◆ TASK PROMPT: Without including the pictures, copy out every line below.

◆ RECORDED INFORMATION:
==============================

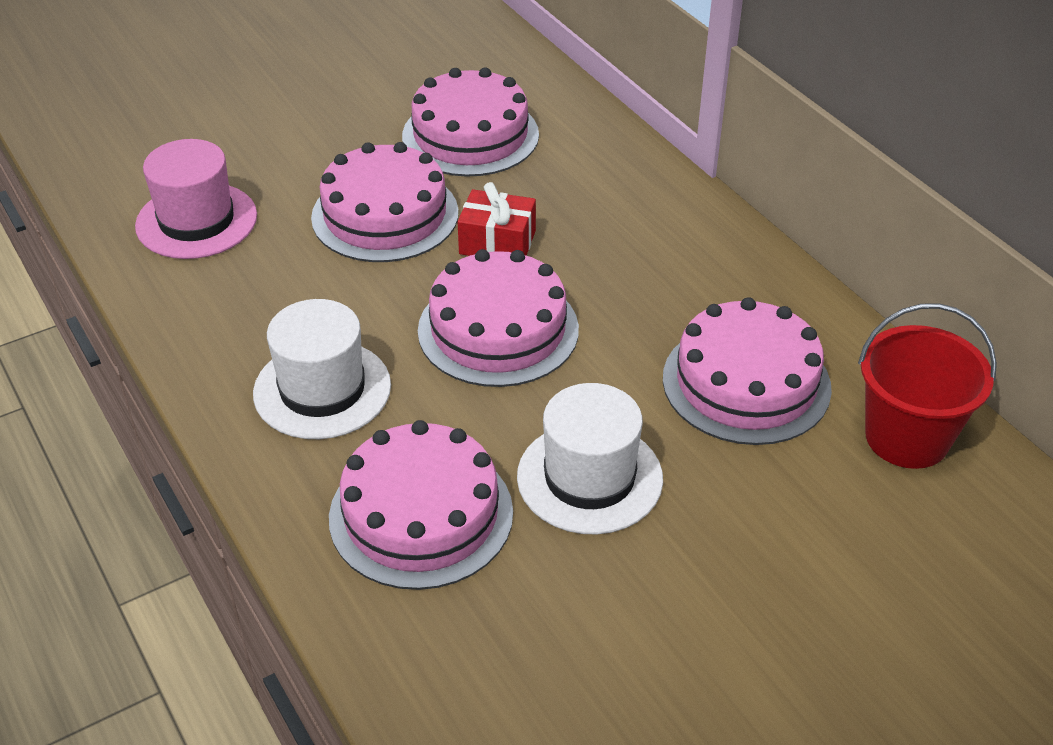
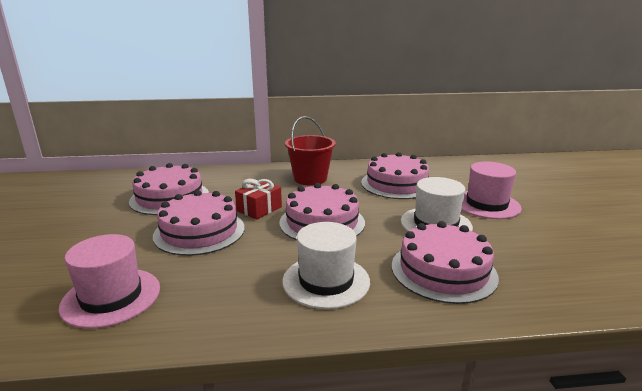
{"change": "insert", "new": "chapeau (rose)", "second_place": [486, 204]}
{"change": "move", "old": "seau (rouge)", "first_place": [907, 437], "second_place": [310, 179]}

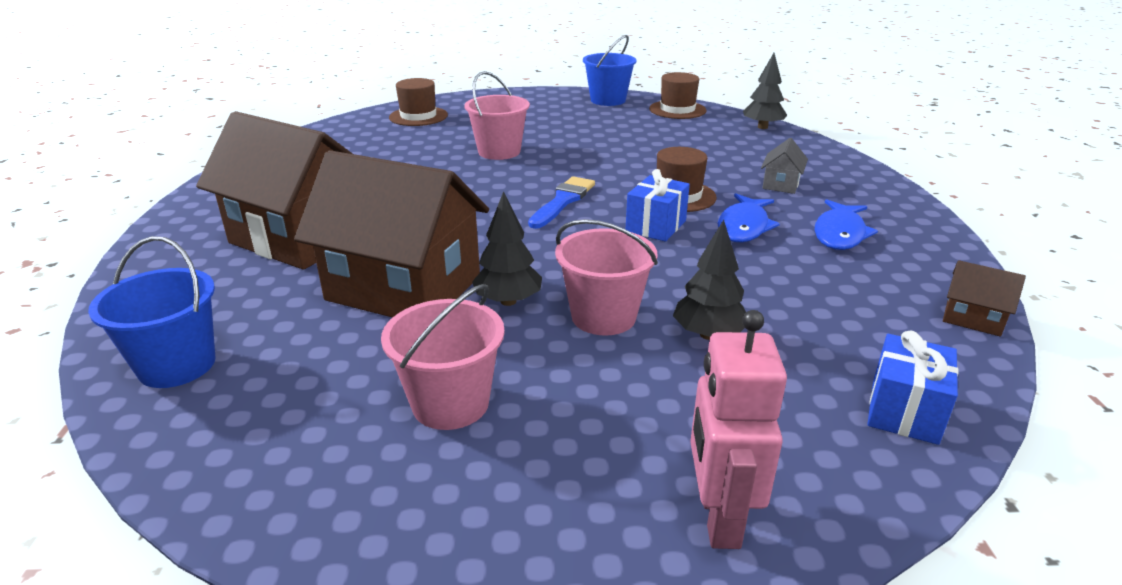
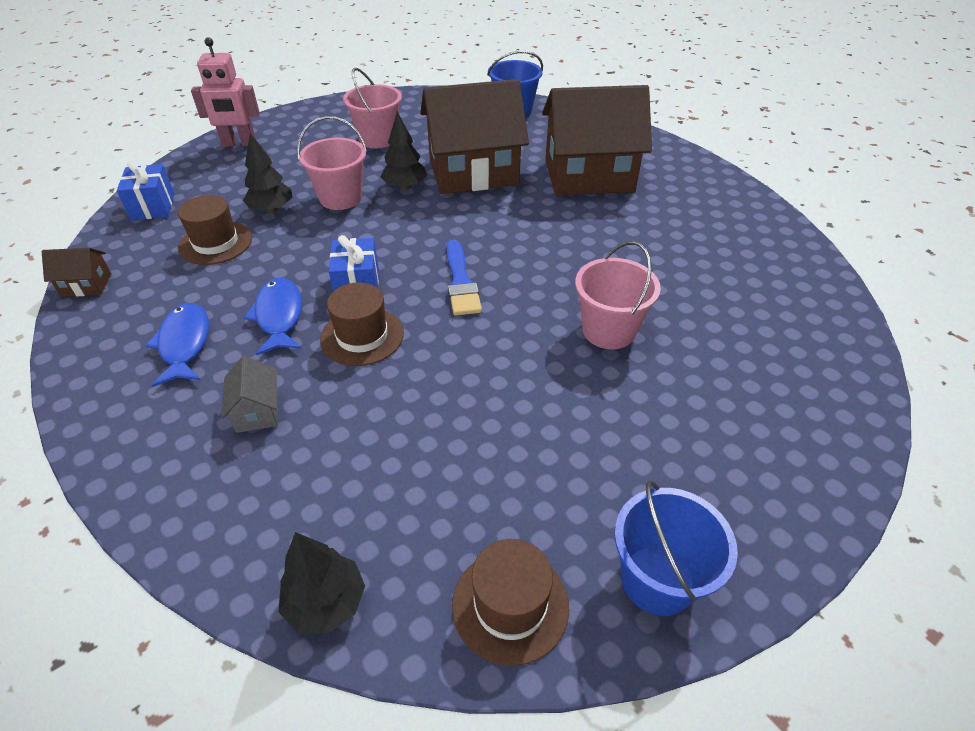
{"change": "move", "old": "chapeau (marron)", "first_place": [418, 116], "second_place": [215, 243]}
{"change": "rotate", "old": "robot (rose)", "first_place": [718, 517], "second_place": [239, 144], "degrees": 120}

==============================

◆ WRITTEN SOLUTION:
{"change": "insert", "new": "chapeau (rose)", "second_place": [486, 204]}
{"change": "move", "old": "seau (rouge)", "first_place": [907, 437], "second_place": [310, 179]}

{"change": "move", "old": "chapeau (marron)", "first_place": [418, 116], "second_place": [215, 243]}
{"change": "rotate", "old": "robot (rose)", "first_place": [718, 517], "second_place": [239, 144], "degrees": 120}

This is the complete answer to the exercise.